## What needs to be done
Make an exact copy of every entry below, with the pictures left out.

## Entries shown
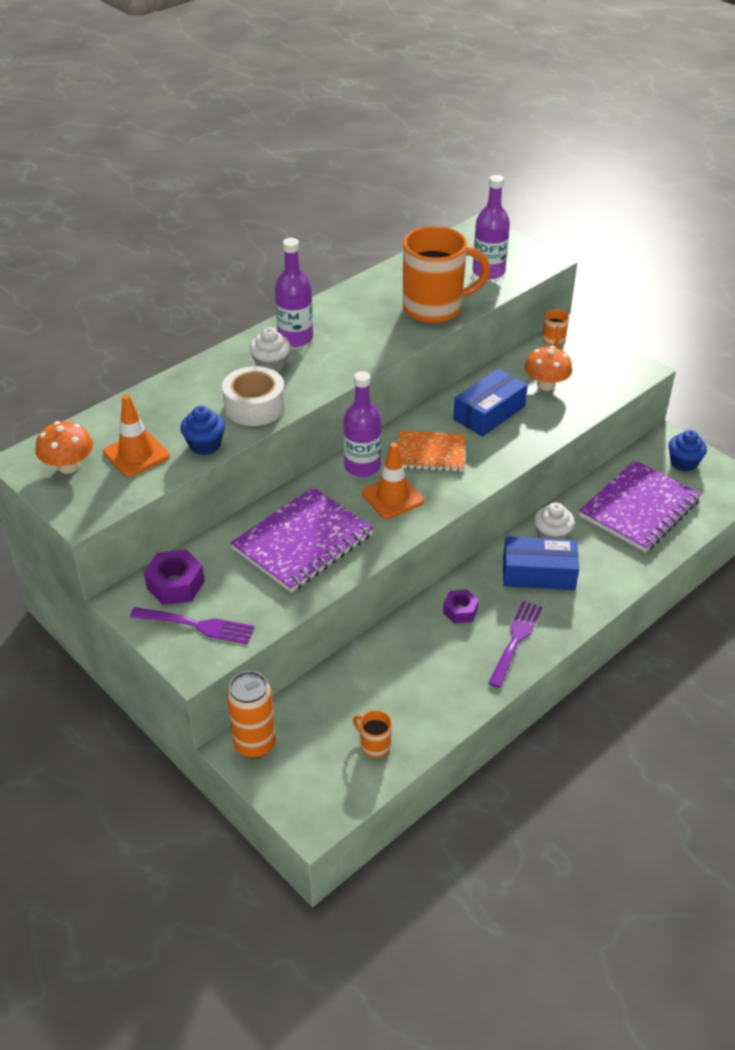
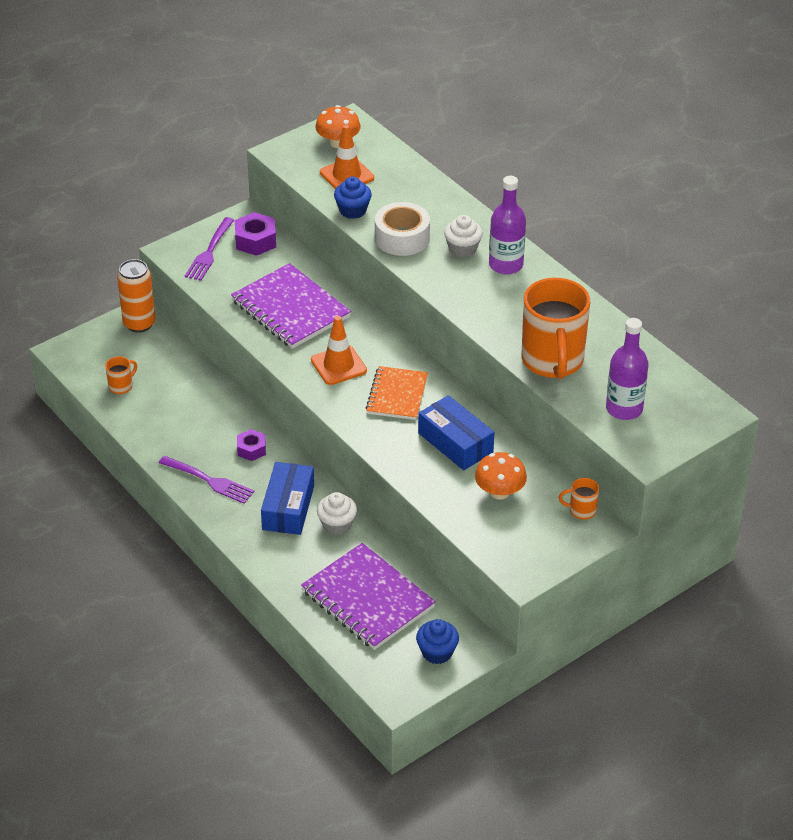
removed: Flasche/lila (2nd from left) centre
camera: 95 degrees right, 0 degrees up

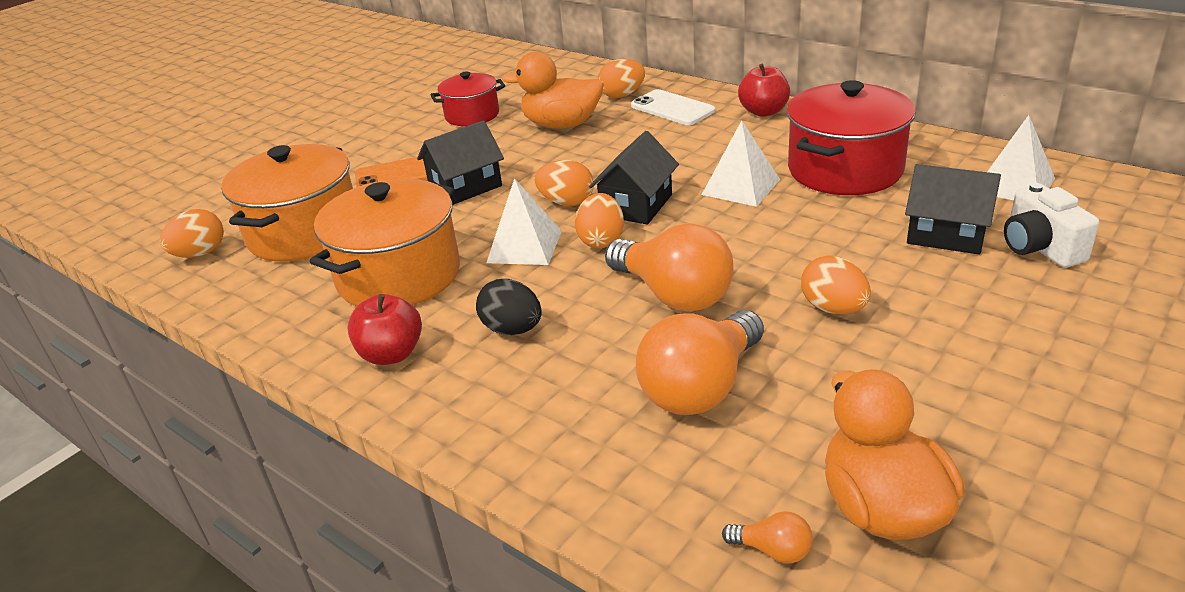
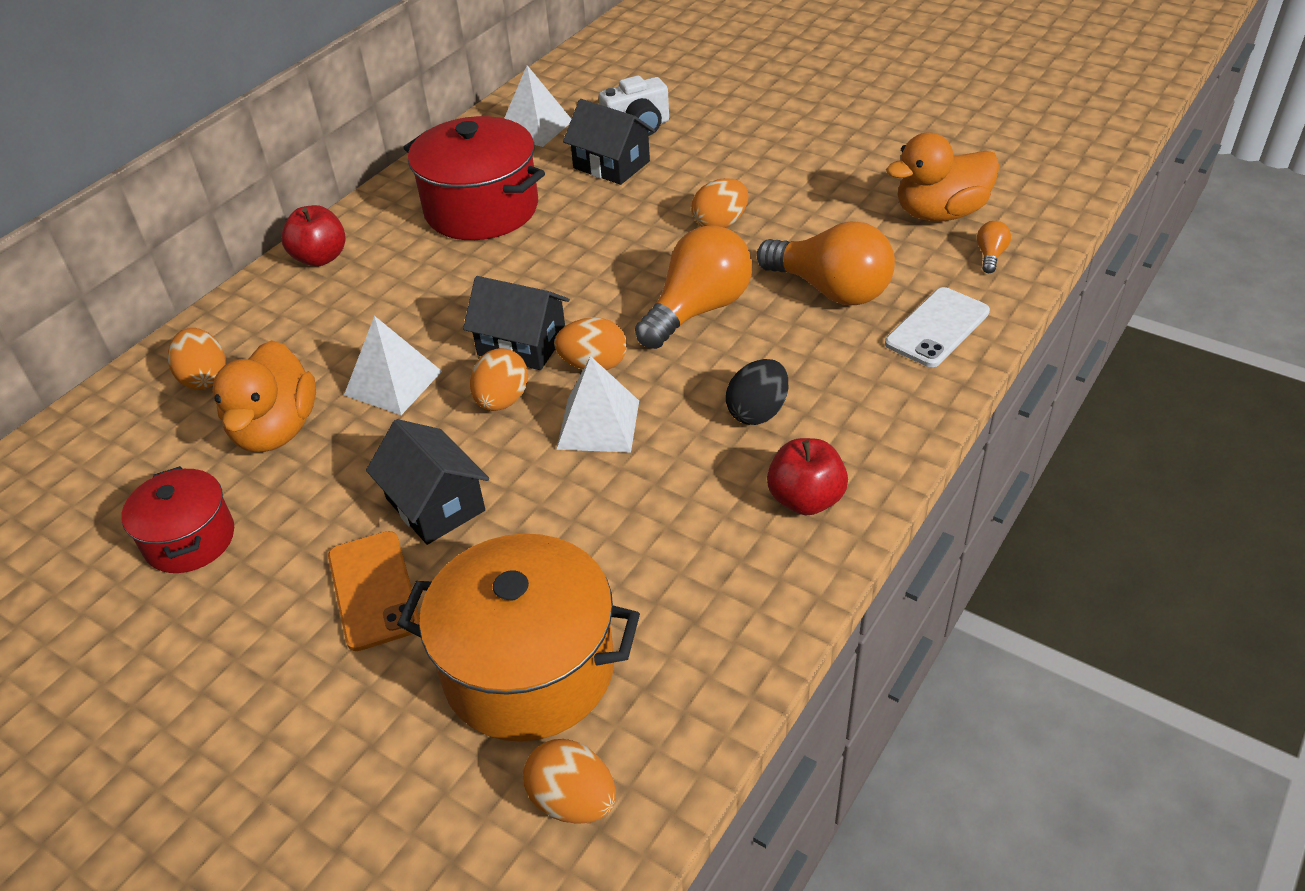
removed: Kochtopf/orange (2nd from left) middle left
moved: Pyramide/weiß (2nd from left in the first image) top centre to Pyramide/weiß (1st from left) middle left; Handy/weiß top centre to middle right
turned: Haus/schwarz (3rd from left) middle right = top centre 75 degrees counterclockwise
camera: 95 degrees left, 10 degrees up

## Problem solution
removed: Flasche/lila (2nd from left) centre
camera: 95 degrees right, 0 degrees up

removed: Kochtopf/orange (2nd from left) middle left
moved: Pyramide/weiß (2nd from left in the first image) top centre to Pyramide/weiß (1st from left) middle left; Handy/weiß top centre to middle right
turned: Haus/schwarz (3rd from left) middle right = top centre 75 degrees counterclockwise
camera: 95 degrees left, 10 degrees up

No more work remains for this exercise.